**Records from a pointing dataset**
[start]

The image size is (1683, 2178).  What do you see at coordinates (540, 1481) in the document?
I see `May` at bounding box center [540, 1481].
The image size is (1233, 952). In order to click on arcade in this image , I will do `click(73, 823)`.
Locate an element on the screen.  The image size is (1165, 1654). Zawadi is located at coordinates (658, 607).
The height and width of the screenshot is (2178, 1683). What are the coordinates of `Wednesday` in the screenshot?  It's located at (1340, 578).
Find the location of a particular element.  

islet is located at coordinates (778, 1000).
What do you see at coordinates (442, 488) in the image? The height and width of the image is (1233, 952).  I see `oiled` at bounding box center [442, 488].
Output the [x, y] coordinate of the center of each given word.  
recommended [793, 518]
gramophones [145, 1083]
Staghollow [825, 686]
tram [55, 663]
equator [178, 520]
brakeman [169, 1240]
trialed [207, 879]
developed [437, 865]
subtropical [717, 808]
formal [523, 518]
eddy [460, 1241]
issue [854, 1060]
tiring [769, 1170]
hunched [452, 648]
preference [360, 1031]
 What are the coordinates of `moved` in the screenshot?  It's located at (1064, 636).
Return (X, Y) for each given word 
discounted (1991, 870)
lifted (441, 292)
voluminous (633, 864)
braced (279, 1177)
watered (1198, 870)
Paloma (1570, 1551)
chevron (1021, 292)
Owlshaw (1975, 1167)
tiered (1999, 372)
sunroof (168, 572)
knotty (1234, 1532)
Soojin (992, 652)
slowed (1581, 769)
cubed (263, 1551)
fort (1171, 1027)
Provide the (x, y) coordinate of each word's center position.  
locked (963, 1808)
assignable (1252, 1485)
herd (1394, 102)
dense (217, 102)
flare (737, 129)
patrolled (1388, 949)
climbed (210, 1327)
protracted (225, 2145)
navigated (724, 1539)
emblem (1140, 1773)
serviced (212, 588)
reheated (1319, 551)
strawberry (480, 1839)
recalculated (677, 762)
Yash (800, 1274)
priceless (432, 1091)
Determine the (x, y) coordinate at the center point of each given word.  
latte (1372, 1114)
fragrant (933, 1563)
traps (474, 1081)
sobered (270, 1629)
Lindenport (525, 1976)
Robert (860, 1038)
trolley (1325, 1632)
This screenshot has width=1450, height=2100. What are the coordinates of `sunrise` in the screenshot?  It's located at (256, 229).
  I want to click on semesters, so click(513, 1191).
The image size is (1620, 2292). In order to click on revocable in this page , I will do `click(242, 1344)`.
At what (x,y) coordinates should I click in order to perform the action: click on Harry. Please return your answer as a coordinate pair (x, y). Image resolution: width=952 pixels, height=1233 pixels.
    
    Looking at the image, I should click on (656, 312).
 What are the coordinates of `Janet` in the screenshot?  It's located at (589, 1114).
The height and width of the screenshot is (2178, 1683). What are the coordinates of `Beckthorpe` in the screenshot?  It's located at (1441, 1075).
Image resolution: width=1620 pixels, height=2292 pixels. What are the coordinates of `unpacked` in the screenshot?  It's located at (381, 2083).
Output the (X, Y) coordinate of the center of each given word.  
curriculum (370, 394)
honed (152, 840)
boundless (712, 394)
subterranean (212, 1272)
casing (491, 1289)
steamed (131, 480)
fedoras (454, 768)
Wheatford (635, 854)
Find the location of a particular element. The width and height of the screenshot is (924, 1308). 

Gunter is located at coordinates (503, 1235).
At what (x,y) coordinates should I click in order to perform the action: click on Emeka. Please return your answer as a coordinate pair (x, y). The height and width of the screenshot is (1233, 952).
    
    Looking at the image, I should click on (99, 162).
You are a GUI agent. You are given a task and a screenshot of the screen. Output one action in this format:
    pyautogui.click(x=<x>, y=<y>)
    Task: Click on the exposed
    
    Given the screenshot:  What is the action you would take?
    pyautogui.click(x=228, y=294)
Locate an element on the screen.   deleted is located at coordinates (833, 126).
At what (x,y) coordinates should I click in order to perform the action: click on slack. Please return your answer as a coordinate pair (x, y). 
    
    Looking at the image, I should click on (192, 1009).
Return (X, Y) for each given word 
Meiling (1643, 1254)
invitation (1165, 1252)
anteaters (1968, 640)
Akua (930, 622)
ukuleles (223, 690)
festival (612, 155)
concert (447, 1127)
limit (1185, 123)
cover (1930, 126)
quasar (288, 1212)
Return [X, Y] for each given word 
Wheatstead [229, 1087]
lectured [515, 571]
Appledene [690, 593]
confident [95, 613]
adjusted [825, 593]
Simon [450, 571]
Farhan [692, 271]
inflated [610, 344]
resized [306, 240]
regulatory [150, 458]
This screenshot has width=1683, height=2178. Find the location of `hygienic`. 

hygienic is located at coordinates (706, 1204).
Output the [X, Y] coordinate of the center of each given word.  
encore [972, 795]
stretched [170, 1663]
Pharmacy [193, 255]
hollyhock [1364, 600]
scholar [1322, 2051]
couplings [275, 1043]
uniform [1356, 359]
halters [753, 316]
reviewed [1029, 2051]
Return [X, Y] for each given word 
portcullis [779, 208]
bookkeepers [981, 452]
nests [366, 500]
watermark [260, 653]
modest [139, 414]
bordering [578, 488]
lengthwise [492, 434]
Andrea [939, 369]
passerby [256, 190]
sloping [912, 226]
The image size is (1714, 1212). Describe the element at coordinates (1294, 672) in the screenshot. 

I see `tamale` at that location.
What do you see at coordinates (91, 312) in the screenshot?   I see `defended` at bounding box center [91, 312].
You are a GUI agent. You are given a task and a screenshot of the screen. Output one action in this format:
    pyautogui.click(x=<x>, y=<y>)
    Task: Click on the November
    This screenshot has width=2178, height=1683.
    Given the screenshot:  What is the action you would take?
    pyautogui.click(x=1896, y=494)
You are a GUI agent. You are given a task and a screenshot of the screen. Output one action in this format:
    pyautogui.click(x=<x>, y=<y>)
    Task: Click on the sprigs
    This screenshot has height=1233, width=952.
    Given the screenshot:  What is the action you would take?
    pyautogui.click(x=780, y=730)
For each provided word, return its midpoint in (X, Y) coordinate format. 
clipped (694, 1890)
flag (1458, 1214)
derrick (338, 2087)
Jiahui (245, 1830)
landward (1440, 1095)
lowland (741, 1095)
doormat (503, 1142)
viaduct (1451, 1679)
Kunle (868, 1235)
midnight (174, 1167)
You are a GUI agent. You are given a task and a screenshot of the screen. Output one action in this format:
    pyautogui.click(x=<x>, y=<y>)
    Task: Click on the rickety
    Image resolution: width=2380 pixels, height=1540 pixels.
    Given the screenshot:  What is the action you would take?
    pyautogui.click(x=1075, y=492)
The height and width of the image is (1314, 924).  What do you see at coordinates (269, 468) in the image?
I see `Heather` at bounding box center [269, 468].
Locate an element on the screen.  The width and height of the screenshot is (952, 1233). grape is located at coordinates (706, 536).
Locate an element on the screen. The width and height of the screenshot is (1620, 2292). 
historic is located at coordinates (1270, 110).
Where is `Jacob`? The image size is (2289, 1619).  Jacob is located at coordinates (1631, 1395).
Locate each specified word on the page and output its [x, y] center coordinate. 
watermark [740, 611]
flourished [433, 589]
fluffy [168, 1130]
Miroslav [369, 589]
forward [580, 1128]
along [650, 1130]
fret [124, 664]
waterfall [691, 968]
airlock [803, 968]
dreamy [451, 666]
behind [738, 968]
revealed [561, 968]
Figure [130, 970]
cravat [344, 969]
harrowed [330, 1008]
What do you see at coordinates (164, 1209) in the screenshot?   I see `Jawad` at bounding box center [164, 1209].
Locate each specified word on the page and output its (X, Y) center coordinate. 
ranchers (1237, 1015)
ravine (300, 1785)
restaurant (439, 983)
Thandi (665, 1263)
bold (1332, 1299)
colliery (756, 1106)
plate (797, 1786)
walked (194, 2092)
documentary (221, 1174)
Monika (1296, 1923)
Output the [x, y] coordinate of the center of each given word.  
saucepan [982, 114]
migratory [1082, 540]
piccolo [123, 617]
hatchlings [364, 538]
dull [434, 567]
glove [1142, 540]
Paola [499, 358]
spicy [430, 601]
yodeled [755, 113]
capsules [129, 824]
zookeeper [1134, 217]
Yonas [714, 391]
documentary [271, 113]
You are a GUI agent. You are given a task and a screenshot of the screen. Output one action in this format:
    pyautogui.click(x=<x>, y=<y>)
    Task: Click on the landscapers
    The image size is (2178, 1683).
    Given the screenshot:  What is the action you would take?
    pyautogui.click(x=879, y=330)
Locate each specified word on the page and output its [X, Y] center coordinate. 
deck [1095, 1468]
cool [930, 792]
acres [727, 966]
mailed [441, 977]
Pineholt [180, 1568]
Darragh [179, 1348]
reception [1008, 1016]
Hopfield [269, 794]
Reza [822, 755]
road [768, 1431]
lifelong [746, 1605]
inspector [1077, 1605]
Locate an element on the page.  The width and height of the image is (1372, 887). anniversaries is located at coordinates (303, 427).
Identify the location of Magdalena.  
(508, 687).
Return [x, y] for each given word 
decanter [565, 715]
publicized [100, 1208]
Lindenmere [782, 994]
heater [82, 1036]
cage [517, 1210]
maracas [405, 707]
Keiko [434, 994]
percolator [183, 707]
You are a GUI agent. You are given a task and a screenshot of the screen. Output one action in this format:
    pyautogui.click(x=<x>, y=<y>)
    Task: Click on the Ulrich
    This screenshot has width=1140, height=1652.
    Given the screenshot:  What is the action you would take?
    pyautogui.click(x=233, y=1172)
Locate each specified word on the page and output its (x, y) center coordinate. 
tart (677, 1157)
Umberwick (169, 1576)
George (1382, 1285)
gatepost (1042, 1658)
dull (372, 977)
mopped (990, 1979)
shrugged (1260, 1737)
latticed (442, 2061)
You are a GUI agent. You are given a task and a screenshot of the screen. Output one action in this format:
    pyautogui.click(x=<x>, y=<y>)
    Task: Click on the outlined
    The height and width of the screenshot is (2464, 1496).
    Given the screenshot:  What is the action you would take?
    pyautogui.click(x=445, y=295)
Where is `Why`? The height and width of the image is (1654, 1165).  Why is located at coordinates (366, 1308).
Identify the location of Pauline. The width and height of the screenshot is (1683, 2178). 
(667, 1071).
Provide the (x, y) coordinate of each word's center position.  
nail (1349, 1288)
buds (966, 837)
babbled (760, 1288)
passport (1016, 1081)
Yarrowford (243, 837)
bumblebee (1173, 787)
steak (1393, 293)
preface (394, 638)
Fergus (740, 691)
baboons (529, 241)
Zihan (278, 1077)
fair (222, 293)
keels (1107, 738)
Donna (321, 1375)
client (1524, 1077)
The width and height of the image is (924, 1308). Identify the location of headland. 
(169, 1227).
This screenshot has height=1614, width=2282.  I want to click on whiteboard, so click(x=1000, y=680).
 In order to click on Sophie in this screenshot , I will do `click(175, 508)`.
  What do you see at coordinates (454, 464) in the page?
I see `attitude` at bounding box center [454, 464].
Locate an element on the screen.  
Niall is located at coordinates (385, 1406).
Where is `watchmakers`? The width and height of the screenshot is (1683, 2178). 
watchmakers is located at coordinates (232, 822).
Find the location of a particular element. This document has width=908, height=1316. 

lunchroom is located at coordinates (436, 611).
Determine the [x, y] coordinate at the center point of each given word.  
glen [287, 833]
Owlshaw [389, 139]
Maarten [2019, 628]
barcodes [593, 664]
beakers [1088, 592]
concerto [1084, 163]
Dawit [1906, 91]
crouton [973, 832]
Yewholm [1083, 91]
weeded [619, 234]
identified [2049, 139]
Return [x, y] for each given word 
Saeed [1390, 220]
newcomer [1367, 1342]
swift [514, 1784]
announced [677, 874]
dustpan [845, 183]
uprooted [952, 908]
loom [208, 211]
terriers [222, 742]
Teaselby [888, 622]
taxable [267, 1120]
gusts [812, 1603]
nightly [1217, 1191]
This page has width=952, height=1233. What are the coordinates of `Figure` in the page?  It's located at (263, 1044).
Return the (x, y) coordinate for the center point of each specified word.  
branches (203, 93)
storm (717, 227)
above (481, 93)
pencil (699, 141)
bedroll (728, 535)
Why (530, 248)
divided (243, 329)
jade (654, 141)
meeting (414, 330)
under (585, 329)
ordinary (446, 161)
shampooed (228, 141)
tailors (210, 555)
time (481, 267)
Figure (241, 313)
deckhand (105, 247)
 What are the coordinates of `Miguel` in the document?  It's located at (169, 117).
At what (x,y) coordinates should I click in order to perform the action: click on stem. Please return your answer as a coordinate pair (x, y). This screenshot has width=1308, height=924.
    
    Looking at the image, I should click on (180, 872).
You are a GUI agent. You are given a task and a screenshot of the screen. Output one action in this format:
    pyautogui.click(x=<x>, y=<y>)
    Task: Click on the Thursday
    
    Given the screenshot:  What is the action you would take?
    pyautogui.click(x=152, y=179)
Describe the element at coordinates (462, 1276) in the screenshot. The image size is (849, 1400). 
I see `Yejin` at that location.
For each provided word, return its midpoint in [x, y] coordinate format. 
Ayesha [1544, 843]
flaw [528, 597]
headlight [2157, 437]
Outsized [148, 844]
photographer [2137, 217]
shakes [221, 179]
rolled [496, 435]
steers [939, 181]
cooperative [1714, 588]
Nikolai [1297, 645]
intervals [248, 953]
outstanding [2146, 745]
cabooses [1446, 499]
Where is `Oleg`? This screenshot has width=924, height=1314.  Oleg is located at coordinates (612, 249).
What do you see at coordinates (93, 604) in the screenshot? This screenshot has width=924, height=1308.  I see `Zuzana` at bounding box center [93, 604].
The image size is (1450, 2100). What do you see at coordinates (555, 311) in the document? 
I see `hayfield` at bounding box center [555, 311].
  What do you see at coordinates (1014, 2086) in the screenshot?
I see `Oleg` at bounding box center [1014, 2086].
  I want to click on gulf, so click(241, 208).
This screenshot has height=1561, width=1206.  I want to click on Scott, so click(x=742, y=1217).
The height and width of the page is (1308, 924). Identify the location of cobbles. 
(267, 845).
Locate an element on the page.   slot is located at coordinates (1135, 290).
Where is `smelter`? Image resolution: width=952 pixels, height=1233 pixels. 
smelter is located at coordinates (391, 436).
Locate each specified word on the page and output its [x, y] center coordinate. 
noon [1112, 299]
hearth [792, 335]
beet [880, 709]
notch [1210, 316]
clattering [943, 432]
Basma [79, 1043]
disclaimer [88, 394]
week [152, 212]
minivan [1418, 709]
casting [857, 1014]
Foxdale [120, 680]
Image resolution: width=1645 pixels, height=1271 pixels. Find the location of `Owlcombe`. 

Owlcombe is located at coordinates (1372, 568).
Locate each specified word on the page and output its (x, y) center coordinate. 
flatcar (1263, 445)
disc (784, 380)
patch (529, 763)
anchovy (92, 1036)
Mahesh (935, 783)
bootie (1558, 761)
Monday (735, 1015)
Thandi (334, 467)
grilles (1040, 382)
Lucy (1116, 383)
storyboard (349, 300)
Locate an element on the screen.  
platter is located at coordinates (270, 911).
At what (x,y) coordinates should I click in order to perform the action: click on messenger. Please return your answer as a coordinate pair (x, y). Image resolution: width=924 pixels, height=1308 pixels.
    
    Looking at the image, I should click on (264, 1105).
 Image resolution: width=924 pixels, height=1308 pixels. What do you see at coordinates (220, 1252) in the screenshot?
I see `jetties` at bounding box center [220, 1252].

[end]

**Stated task**
Take the records from the line with "tram [55, 663]" to the line with "preference [360, 1031]", both included, and lay them out as a numbered list with any blank lines left out.

**Output for this exercise**
1. tram [55, 663]
2. equator [178, 520]
3. brakeman [169, 1240]
4. trialed [207, 879]
5. developed [437, 865]
6. subtropical [717, 808]
7. formal [523, 518]
8. eddy [460, 1241]
9. issue [854, 1060]
10. tiring [769, 1170]
11. hunched [452, 648]
12. preference [360, 1031]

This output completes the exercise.